BEGIN Records shown
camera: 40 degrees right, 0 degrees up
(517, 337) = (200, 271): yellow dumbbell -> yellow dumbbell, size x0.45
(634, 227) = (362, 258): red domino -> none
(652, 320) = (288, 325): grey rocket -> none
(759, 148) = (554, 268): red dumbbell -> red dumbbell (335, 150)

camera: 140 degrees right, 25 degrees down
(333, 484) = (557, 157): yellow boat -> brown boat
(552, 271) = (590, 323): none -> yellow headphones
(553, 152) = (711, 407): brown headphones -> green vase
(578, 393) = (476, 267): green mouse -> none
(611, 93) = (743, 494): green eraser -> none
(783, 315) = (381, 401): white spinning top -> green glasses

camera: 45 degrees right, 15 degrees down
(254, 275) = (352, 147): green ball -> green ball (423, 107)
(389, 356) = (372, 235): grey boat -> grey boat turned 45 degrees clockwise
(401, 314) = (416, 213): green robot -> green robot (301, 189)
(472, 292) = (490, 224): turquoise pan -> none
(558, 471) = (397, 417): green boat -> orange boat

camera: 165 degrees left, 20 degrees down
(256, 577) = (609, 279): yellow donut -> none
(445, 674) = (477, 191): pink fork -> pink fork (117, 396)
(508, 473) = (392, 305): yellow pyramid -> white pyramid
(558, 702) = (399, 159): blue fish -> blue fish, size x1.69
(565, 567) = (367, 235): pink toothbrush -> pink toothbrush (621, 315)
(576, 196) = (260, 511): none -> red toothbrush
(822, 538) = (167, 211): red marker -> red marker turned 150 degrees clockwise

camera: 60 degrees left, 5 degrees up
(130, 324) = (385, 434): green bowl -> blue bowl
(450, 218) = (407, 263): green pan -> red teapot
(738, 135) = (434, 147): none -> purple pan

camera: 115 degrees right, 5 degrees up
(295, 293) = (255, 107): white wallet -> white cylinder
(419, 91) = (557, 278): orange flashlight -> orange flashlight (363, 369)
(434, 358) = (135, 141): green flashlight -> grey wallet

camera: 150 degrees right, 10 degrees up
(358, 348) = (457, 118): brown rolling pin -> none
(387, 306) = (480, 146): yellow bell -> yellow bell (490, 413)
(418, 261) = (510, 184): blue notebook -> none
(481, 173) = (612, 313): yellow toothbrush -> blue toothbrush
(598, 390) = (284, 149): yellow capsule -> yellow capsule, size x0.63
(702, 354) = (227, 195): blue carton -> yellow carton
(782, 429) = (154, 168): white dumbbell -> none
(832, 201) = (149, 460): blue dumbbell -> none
END Records shown
• **To do**:
Your task is to repeat the records exactly. Begin at their first line and stop after the line containing "(553, 152) = (711, 407): brown".

• **Output of the task**:
camera: 40 degrees right, 0 degrees up
(517, 337) = (200, 271): yellow dumbbell -> yellow dumbbell, size x0.45
(634, 227) = (362, 258): red domino -> none
(652, 320) = (288, 325): grey rocket -> none
(759, 148) = (554, 268): red dumbbell -> red dumbbell (335, 150)

camera: 140 degrees right, 25 degrees down
(333, 484) = (557, 157): yellow boat -> brown boat
(552, 271) = (590, 323): none -> yellow headphones
(553, 152) = (711, 407): brown headphones -> green vase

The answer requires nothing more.